* [Brief]:
For each line below that includes the word "green", make a copy.

* [Before-and-after scene images]:
##############################

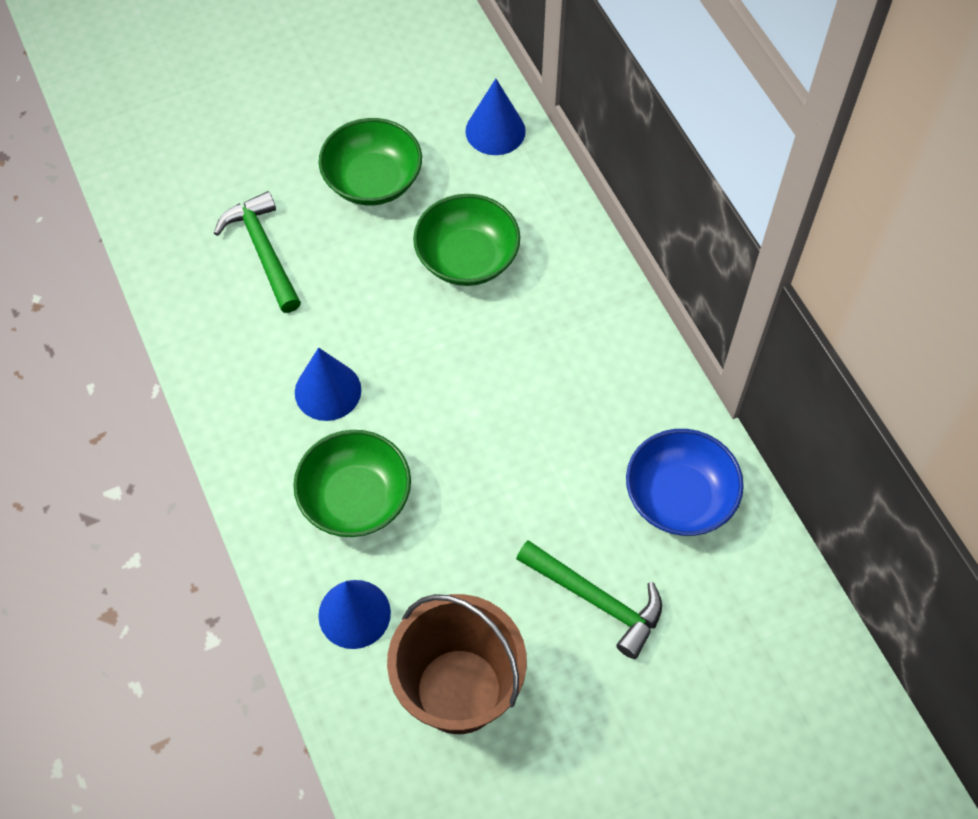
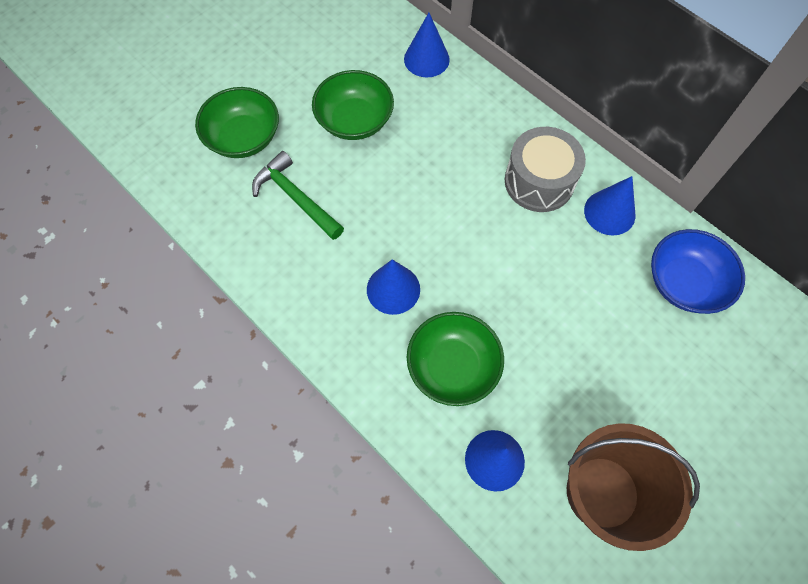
camera: 20 degrees left, 5 degrees up
green bowl [413,194,520,286] -> green bowl moved to [195,87,279,158]
green hammer [516,540,662,659] -> none
none -> grey drum [505,127,586,212]
none -> blue cone [584,176,635,236]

##############################

* [Task answer]:
green bowl [413,194,520,286] -> green bowl moved to [195,87,279,158]
green hammer [516,540,662,659] -> none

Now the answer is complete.